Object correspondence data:
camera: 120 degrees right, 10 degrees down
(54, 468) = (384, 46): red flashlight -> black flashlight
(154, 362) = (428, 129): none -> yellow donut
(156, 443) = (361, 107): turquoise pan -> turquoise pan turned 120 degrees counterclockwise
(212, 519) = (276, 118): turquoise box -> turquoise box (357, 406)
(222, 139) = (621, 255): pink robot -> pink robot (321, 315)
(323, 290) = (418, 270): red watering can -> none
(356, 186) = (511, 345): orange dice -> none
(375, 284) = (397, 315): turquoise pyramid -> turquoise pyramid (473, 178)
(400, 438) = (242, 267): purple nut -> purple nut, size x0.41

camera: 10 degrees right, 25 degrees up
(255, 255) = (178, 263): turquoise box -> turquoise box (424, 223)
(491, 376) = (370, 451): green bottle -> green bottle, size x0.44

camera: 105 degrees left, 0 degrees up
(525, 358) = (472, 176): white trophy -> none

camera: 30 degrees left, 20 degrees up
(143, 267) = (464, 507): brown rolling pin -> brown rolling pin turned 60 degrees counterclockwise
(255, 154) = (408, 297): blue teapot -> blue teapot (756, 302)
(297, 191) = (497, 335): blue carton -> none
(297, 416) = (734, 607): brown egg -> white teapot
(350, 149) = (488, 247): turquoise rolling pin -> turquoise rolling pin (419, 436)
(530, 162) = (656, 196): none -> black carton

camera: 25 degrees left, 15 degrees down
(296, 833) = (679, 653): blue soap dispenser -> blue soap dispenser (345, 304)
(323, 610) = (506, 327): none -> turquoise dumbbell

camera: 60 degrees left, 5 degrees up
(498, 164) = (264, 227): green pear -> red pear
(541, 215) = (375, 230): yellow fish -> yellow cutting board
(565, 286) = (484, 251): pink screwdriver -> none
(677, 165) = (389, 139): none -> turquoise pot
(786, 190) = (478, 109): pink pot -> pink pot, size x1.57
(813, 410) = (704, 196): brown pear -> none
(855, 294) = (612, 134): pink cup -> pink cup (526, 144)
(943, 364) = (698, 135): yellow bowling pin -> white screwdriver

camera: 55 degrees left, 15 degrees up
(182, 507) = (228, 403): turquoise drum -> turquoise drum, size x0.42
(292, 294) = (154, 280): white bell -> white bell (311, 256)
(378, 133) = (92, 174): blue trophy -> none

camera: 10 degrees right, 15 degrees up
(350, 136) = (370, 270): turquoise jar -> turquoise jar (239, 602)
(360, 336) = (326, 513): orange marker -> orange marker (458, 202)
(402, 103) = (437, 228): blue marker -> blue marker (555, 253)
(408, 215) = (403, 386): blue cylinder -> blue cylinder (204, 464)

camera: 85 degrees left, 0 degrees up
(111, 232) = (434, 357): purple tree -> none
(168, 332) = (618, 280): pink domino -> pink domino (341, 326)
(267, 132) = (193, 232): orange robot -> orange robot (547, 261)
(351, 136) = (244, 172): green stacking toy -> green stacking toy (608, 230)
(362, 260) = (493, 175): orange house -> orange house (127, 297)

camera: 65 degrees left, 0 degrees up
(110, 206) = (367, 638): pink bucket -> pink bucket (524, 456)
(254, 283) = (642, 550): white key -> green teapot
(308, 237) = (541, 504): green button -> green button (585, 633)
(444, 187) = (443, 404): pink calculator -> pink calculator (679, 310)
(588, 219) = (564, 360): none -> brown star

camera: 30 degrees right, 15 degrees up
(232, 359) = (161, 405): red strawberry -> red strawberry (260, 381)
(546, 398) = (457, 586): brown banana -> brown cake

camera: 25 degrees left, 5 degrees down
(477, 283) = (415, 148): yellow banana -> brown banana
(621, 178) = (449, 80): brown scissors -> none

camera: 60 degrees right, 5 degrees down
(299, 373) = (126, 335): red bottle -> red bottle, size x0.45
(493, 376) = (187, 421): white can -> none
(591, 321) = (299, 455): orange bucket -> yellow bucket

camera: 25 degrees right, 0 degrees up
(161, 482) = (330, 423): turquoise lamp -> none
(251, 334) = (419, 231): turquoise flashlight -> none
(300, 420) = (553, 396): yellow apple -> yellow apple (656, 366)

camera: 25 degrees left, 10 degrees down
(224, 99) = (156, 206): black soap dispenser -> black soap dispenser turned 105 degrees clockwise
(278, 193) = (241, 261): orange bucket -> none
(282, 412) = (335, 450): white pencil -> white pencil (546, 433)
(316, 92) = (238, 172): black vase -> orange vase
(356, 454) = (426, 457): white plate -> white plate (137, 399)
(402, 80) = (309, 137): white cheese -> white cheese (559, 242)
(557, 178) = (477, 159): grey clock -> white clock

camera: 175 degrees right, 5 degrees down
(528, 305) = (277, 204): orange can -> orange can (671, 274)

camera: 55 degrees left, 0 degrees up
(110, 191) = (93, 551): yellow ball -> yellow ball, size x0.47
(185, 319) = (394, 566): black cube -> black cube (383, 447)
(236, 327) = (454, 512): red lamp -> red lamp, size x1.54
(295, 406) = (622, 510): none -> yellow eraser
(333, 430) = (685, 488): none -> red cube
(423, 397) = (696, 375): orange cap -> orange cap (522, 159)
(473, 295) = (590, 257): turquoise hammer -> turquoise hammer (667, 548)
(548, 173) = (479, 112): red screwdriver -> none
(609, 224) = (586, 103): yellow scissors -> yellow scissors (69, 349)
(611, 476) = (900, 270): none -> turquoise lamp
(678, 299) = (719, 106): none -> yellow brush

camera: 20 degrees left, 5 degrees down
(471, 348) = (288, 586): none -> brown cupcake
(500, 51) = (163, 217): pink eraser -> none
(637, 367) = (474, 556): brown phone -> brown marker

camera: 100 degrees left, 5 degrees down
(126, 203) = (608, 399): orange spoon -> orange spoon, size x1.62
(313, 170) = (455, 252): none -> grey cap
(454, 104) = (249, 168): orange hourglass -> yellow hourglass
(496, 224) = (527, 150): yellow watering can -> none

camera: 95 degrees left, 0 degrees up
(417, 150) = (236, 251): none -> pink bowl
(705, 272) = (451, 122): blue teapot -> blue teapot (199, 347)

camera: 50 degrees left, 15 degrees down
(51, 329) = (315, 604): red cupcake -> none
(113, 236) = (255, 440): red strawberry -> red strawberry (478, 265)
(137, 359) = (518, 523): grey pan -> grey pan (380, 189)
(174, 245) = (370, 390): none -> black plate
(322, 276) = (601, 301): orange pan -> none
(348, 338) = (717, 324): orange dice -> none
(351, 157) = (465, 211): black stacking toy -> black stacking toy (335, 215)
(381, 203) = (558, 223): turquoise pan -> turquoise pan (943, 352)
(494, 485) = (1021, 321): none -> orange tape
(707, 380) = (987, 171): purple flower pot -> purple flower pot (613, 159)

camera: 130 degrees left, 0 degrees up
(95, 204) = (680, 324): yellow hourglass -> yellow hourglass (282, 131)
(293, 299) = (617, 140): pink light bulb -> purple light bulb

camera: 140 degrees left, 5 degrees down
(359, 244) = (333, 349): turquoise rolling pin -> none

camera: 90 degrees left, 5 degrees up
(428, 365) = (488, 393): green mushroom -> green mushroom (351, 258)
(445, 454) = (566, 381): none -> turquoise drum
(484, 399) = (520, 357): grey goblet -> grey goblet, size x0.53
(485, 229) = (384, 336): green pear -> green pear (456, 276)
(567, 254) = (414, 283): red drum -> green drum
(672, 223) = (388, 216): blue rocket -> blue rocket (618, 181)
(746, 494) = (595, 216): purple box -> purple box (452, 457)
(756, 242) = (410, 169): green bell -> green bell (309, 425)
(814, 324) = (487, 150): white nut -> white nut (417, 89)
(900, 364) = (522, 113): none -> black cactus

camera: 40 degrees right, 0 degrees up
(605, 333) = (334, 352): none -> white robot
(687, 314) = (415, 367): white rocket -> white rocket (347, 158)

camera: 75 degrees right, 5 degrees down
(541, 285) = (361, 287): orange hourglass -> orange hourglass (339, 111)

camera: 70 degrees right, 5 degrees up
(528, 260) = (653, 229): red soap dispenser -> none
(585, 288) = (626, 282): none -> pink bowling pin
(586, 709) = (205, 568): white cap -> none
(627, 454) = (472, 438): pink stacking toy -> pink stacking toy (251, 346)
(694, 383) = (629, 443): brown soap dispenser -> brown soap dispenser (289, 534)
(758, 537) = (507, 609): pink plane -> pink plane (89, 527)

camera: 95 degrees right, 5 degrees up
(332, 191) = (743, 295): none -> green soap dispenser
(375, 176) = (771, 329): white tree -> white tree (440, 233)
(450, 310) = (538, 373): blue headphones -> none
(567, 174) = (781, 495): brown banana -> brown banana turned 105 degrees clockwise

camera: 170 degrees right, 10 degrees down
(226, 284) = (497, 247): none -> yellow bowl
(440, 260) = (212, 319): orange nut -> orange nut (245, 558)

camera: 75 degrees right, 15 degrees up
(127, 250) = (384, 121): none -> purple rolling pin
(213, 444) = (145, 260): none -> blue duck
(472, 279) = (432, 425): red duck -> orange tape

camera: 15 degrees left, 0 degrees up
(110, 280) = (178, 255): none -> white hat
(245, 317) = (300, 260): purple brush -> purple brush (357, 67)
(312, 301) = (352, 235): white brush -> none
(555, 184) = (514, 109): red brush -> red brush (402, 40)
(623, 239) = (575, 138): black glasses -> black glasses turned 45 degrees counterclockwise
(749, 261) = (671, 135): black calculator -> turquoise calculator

Work task:
State the number of lines in the records that include the word "trophy", and add nothing to it.

Exercise response:
2